[Input records Boundary: Start]

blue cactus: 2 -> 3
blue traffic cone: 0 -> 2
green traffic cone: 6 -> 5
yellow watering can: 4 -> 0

[Input records Boundary: End]
[Input records Boundary: Start]

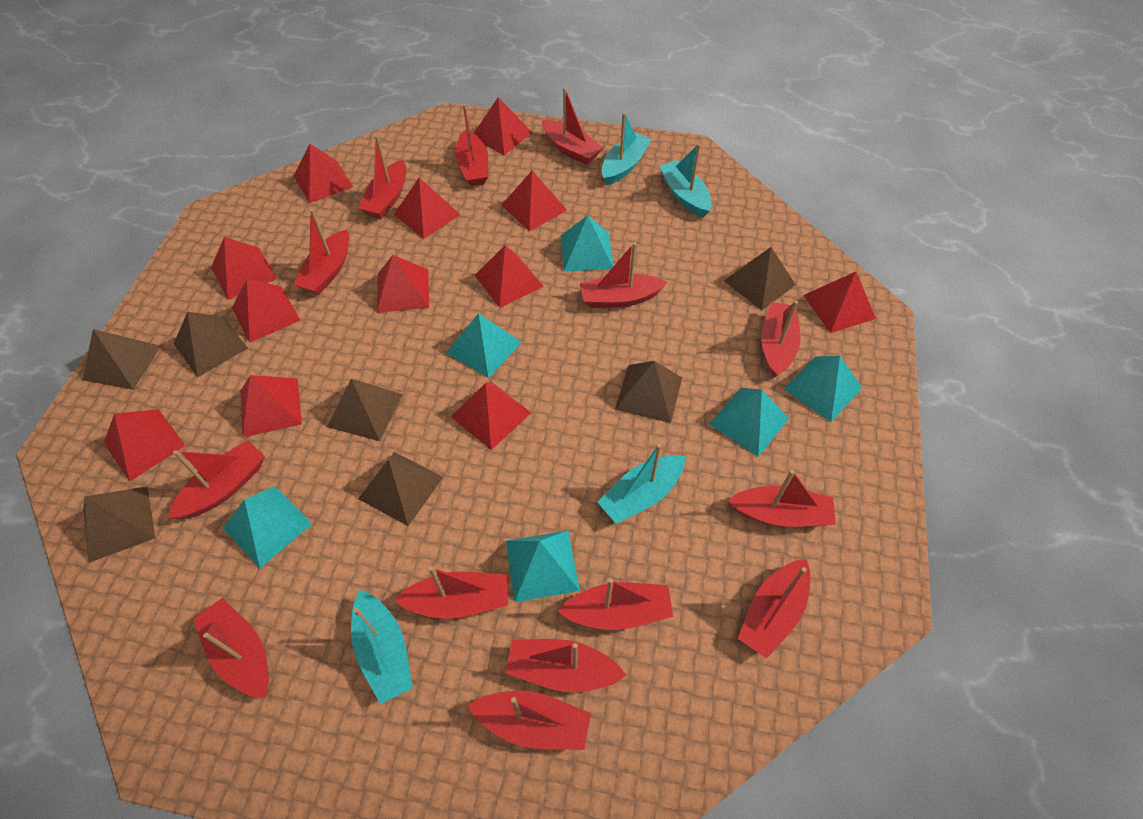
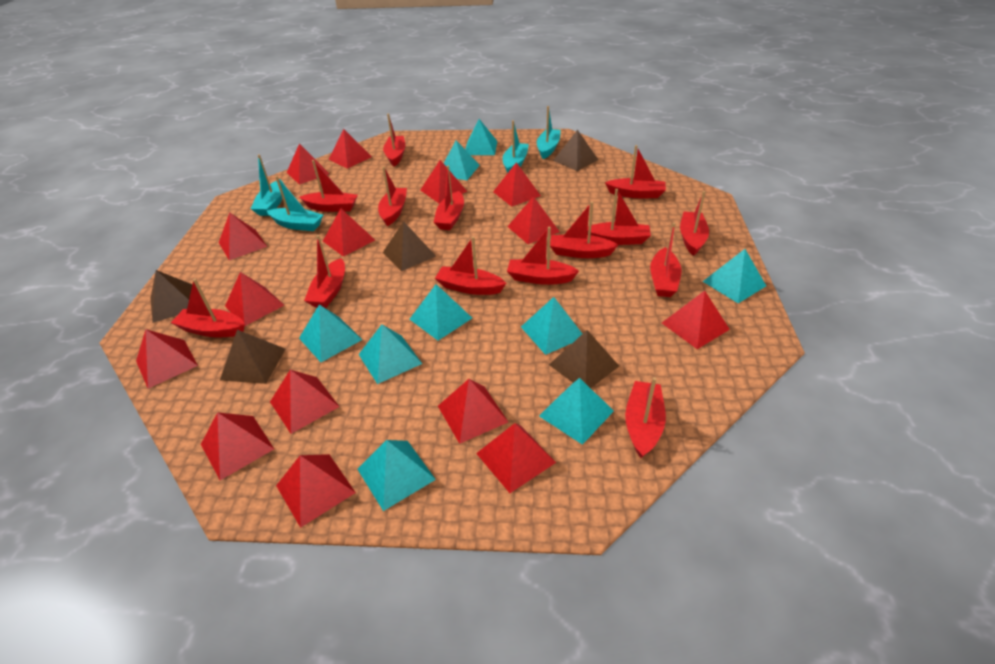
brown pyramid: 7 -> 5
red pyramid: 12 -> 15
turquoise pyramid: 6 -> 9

[Input records Boundary: End]
[Input records Boundary: Start]

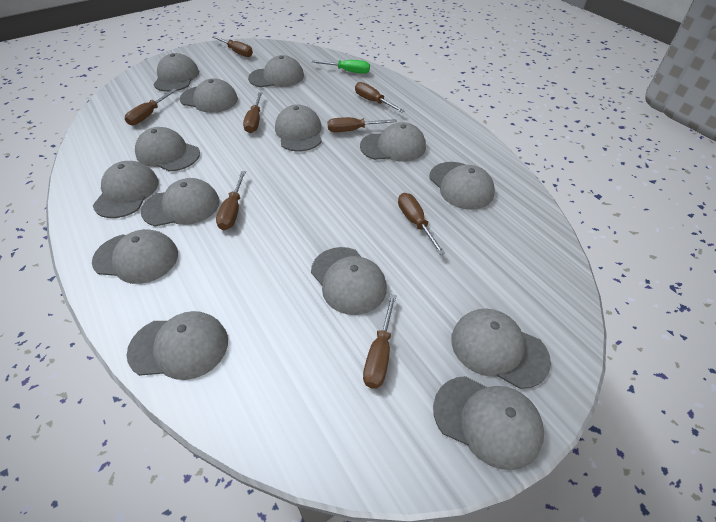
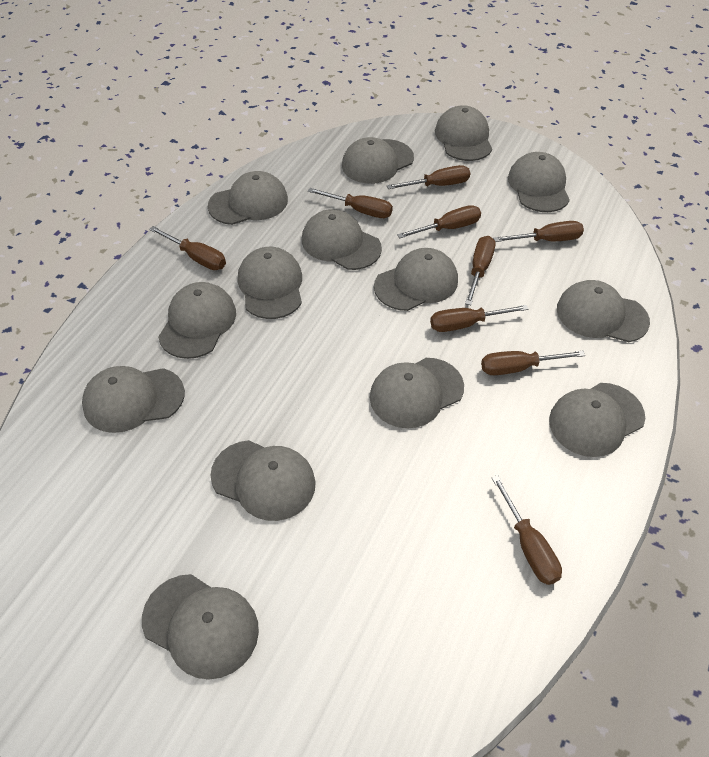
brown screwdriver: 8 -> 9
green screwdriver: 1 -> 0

[Input records Boundary: End]

* **Task goal**
Copy the lines of the data above exactly as written, beginning with the line containing "blue cactus: 2 -> 3" and ending with the line containing "yellow watering can: 4 -> 0", and leave out all other lines.

* **Worked solution**
blue cactus: 2 -> 3
blue traffic cone: 0 -> 2
green traffic cone: 6 -> 5
yellow watering can: 4 -> 0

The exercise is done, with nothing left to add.